===== Data

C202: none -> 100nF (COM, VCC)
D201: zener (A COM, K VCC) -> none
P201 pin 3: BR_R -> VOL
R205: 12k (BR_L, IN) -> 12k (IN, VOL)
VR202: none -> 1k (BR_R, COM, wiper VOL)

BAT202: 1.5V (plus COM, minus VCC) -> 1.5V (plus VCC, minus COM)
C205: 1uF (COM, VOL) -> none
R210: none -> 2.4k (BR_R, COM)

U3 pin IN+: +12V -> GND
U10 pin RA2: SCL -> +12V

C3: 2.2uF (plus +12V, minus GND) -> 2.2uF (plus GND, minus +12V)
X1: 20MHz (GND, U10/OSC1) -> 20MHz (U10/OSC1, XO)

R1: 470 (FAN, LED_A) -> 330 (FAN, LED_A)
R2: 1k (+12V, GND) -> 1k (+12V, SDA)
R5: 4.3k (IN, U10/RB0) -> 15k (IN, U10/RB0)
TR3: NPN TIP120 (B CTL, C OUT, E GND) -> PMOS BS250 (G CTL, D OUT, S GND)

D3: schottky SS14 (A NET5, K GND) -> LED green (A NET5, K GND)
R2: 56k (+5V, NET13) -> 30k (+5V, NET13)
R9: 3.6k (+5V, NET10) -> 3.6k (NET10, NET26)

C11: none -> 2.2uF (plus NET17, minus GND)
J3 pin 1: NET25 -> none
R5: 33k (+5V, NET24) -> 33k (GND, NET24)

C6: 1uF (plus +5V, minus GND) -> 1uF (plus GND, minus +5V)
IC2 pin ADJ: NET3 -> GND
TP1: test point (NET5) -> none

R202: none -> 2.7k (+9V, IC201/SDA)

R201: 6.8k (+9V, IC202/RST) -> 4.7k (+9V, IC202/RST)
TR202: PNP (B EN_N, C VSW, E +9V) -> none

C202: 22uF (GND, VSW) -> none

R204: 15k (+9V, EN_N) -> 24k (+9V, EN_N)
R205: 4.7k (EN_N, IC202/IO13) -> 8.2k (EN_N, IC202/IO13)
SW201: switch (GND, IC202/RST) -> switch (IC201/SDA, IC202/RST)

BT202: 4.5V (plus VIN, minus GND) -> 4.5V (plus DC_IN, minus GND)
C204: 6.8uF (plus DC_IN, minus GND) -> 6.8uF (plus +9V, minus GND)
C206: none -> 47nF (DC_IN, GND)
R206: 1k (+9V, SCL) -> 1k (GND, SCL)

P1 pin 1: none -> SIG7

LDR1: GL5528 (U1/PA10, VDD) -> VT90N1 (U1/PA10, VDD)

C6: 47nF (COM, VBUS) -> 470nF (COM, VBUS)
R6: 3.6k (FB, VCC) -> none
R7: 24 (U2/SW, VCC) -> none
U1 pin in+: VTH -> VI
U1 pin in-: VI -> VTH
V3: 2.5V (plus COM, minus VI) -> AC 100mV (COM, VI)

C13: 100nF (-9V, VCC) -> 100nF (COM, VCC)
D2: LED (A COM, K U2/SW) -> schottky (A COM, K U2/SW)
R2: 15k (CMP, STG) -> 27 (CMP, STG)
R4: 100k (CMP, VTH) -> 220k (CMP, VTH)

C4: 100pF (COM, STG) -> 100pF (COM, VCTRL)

==========

Work to be completed
What you return must be the lines above that run from the line with "R205: 12k (BR_L, IN) -> 12k (IN, VOL)" to the line with "U10 pin RA2: SCL -> +12V", inclusive, each copied exactly.

Task result
R205: 12k (BR_L, IN) -> 12k (IN, VOL)
VR202: none -> 1k (BR_R, COM, wiper VOL)

BAT202: 1.5V (plus COM, minus VCC) -> 1.5V (plus VCC, minus COM)
C205: 1uF (COM, VOL) -> none
R210: none -> 2.4k (BR_R, COM)

U3 pin IN+: +12V -> GND
U10 pin RA2: SCL -> +12V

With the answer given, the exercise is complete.